→ **Your task**:
Look through the listing below for the string "zielony". Show each line where it occurs.

→ **Source data**:
▶

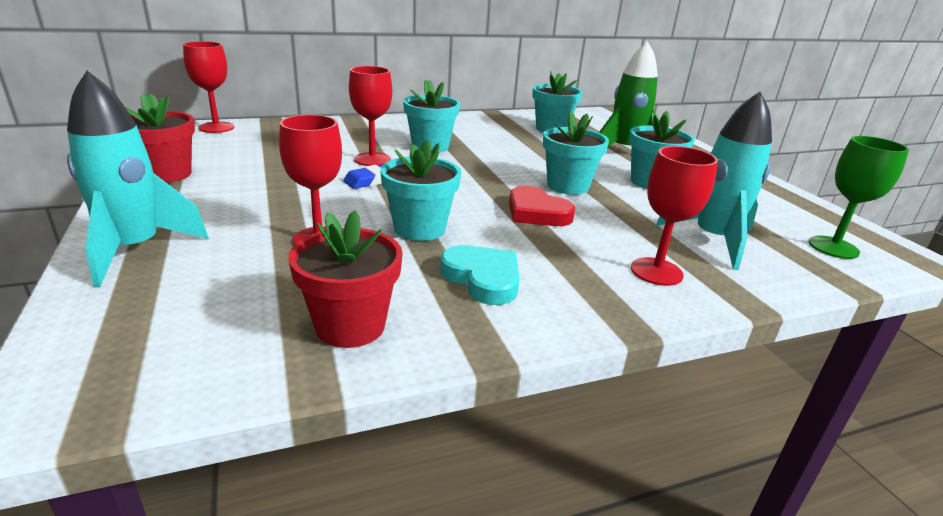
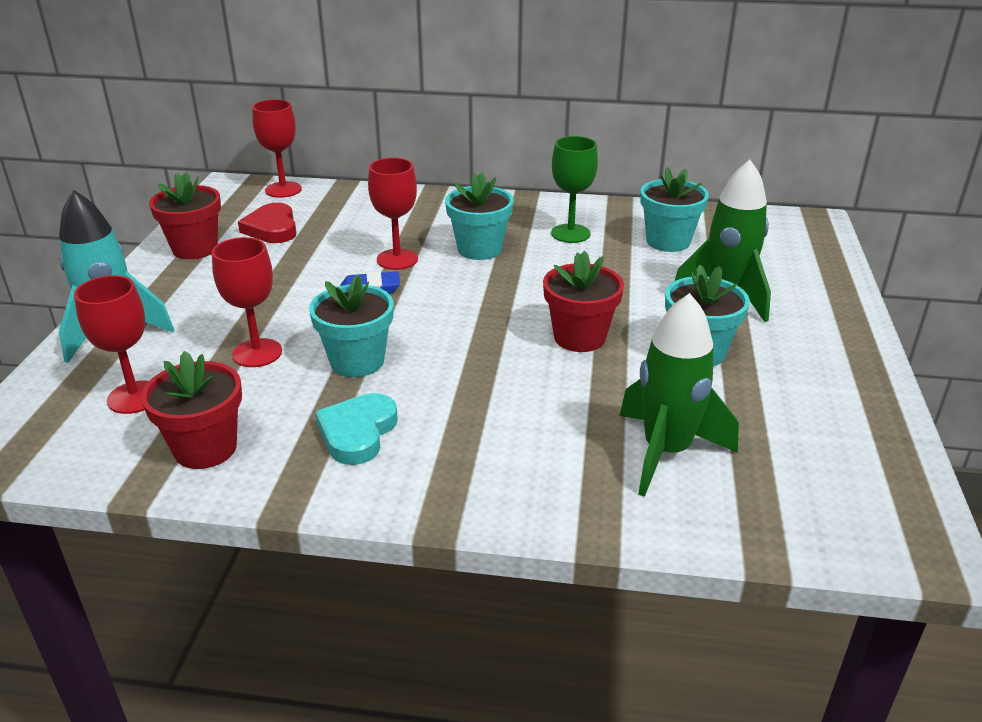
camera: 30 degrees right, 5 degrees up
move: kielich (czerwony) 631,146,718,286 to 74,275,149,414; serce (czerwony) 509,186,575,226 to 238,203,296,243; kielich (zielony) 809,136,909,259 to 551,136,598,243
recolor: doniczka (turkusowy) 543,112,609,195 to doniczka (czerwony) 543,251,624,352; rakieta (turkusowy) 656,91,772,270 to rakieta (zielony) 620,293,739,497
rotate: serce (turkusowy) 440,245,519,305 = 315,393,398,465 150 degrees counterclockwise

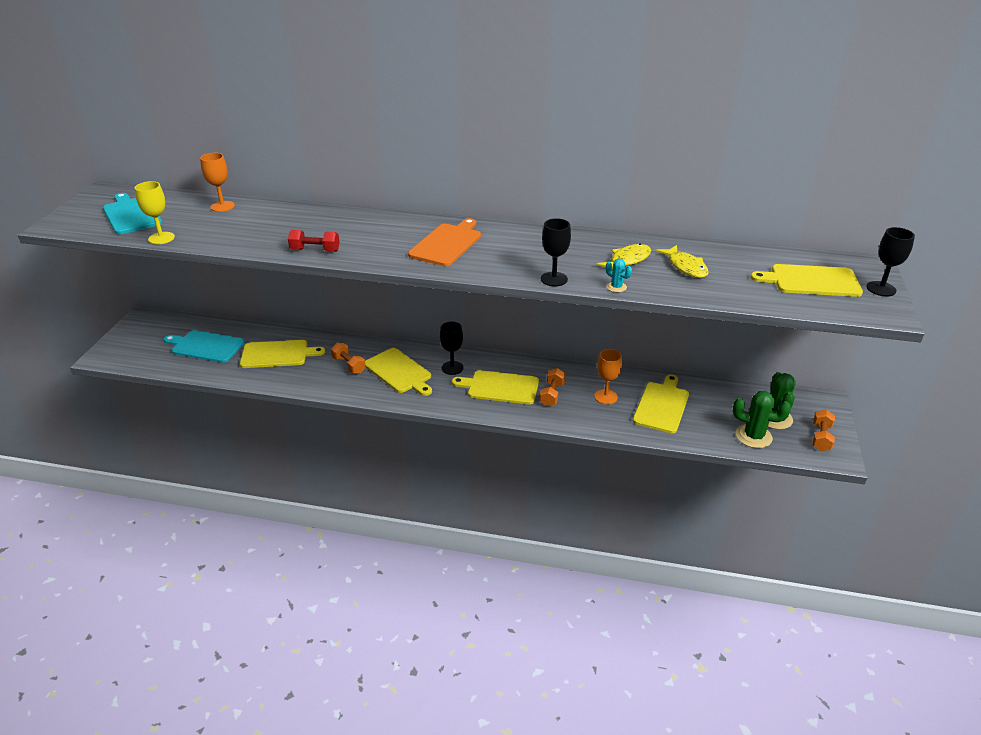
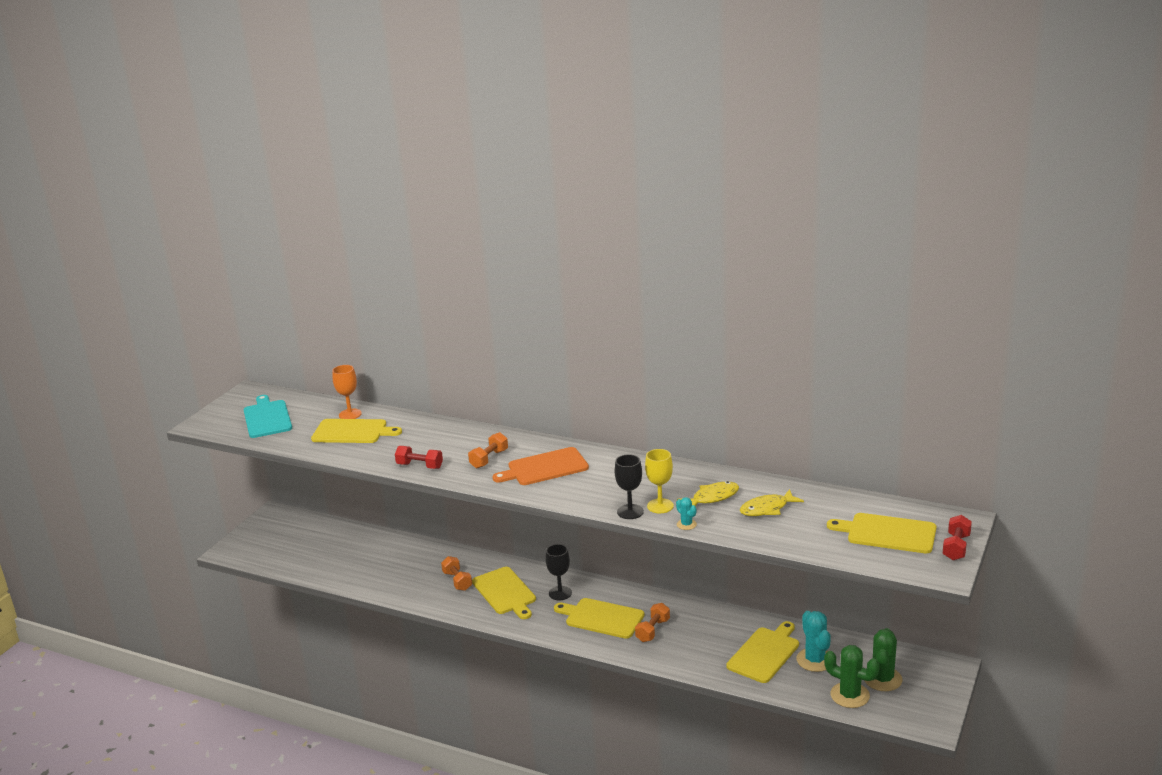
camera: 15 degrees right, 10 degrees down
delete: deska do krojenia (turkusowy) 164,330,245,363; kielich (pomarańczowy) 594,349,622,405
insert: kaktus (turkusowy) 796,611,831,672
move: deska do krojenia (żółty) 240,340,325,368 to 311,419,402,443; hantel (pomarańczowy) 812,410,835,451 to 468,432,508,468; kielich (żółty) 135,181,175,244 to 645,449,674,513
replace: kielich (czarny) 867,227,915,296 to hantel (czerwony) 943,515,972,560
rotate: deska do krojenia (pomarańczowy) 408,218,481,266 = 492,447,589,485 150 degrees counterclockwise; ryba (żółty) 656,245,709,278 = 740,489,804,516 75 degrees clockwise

◀
▶

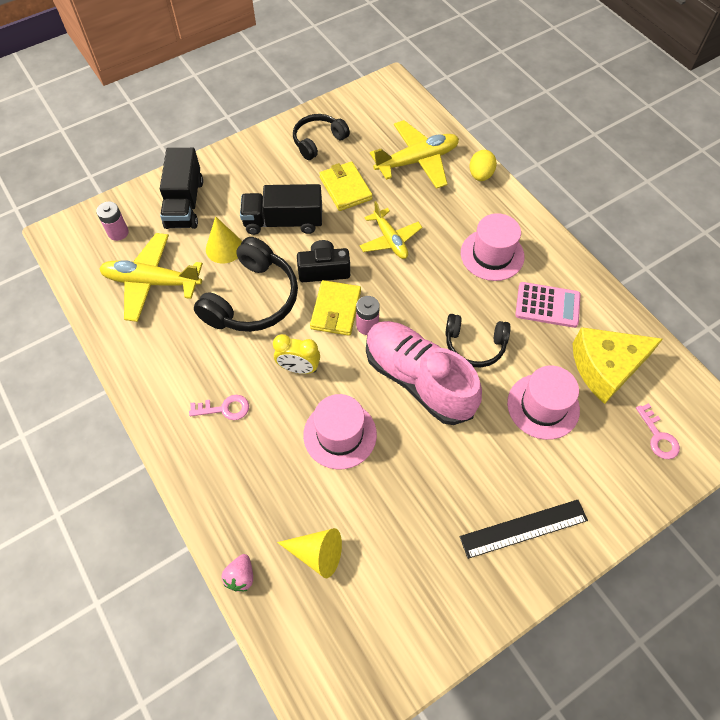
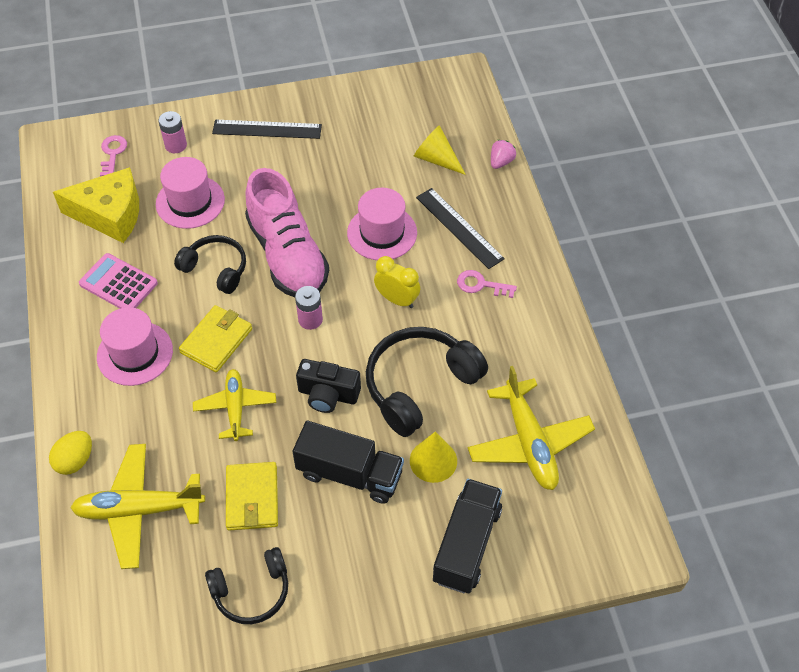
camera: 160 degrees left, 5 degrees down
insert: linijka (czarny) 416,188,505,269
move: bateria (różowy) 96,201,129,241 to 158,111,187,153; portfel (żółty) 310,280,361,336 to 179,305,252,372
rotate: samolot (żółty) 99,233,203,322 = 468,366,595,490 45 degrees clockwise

◀

→ **Exercise response**:
move: kielich (czerwony) 631,146,718,286 to 74,275,149,414; serce (czerwony) 509,186,575,226 to 238,203,296,243; kielich (zielony) 809,136,909,259 to 551,136,598,243
recolor: doniczka (turkusowy) 543,112,609,195 to doniczka (czerwony) 543,251,624,352; rakieta (turkusowy) 656,91,772,270 to rakieta (zielony) 620,293,739,497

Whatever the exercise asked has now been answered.